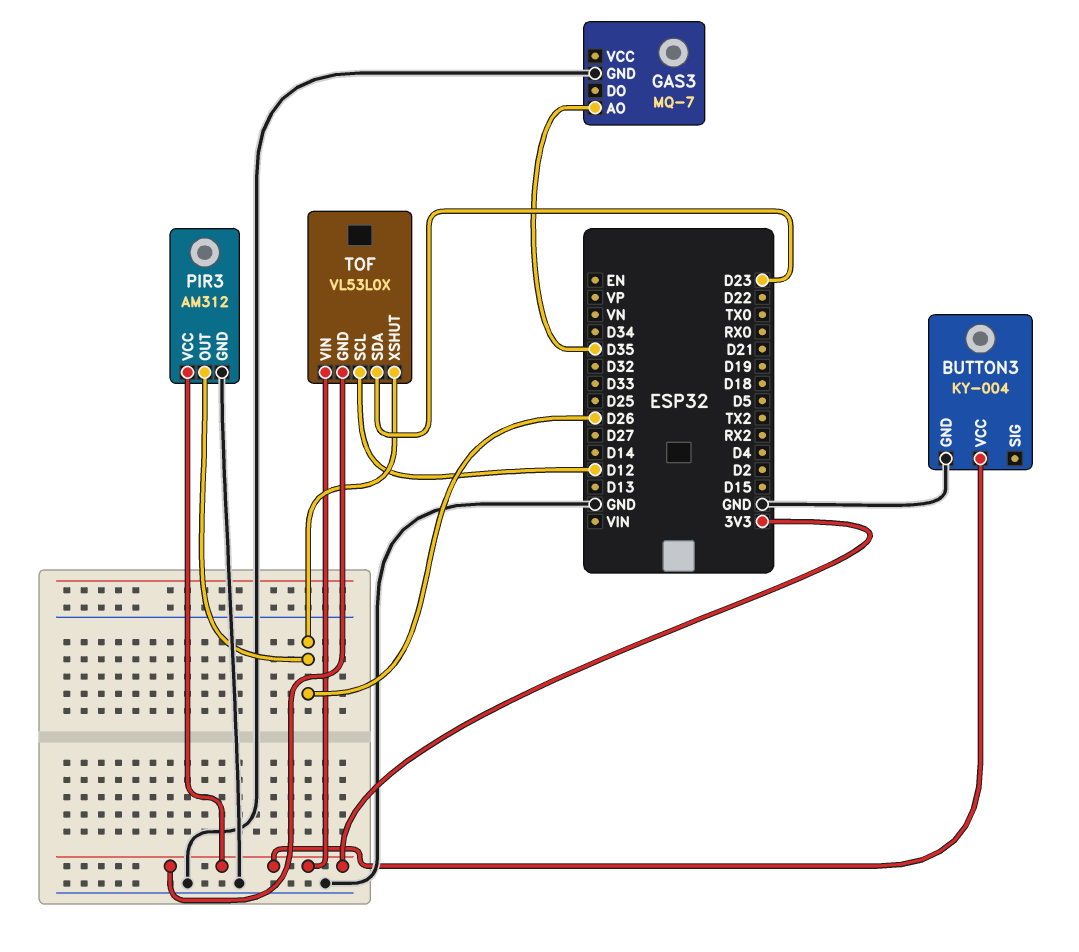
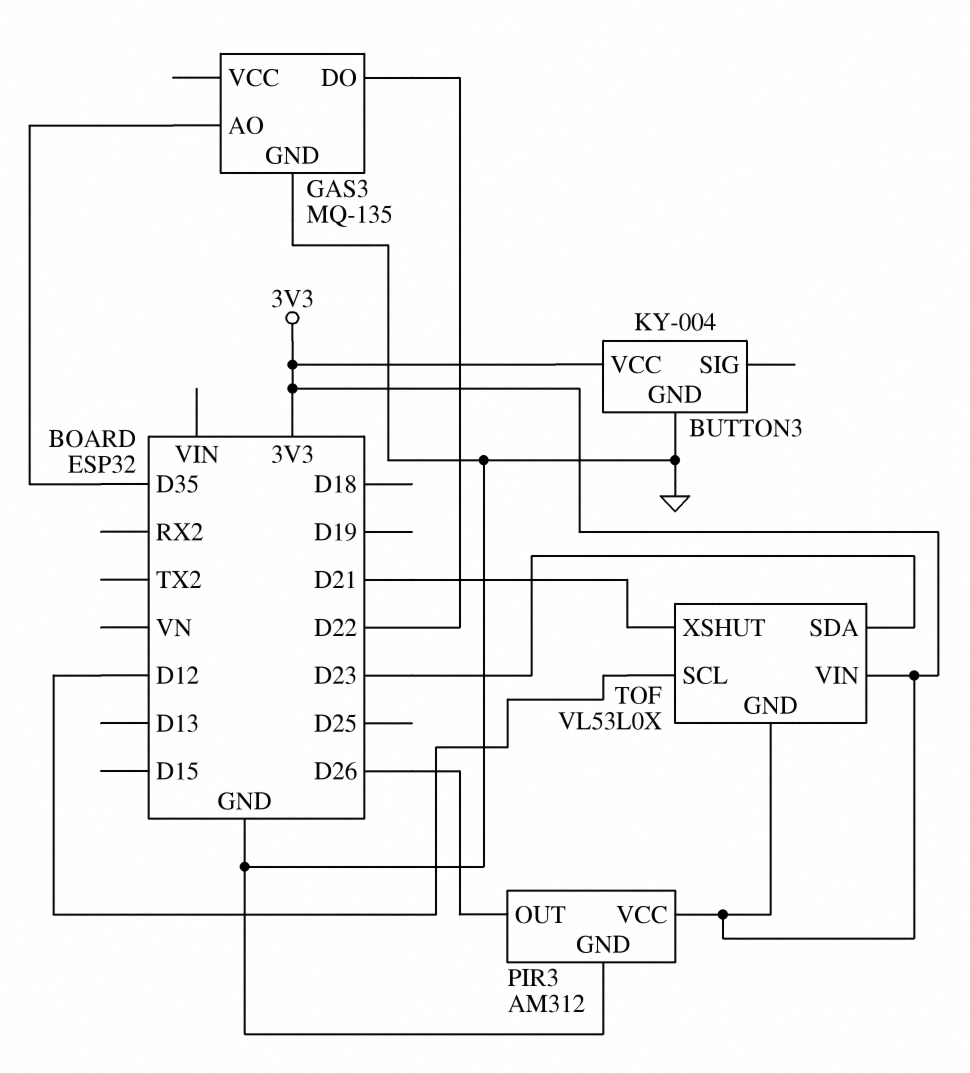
GAS3: MQ-7 -> MQ-135
GAS3 pin DO: none -> D22
TOF pin XSHUT: D26 -> D21

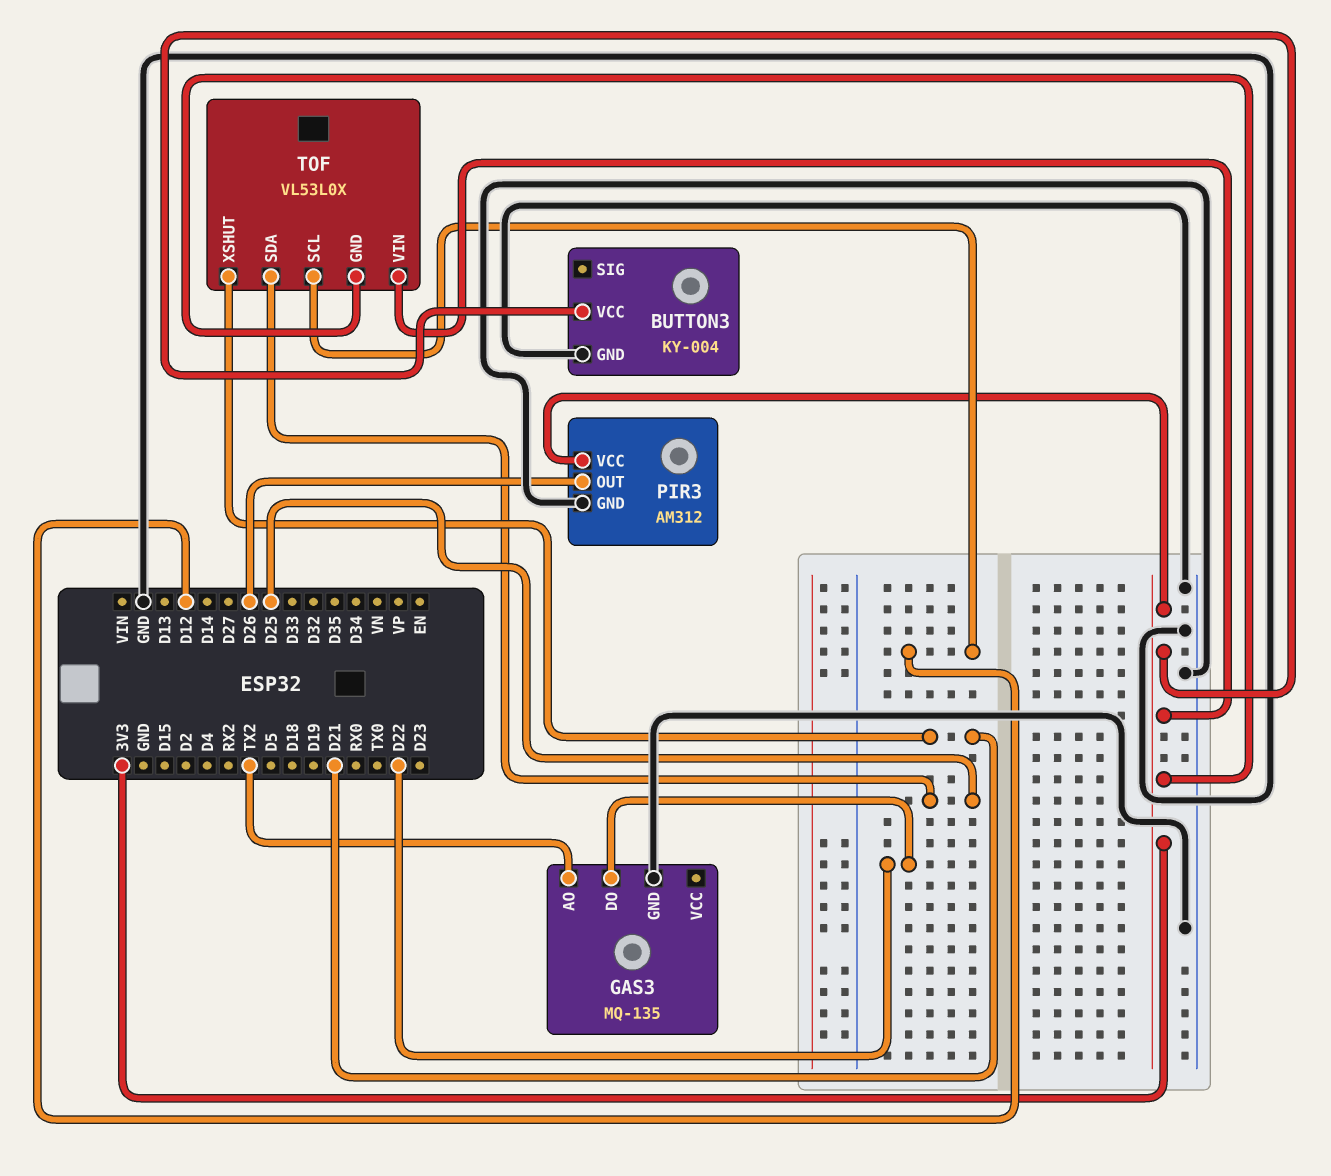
GAS3 pin AO: D35 -> TX2
TOF pin SDA: D23 -> D25

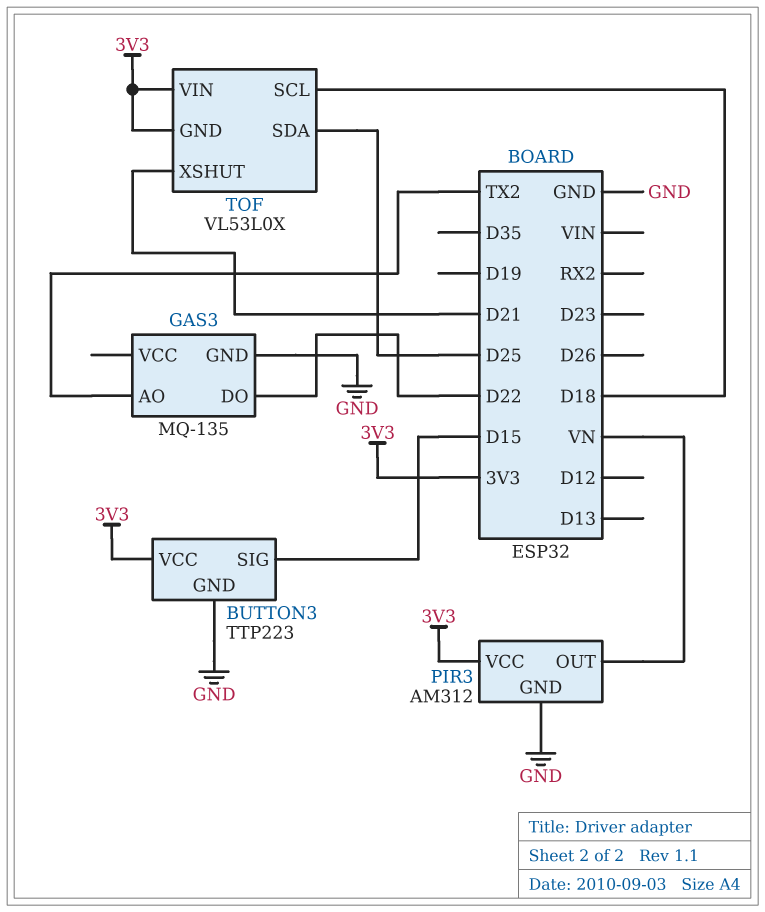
BUTTON3: KY-004 -> TTP223
BUTTON3 pin SIG: none -> D15
PIR3 pin OUT: D26 -> VN
TOF pin SCL: D12 -> D18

_____

#### ACTIVITY:
Once the line holding "TOF pin SDA: D23 -> D25" is found, set it down along with every line after it through the end of the entries, exactly, leaving the pictures out.

#### WRITTEN RESPONSE:
TOF pin SDA: D23 -> D25

BUTTON3: KY-004 -> TTP223
BUTTON3 pin SIG: none -> D15
PIR3 pin OUT: D26 -> VN
TOF pin SCL: D12 -> D18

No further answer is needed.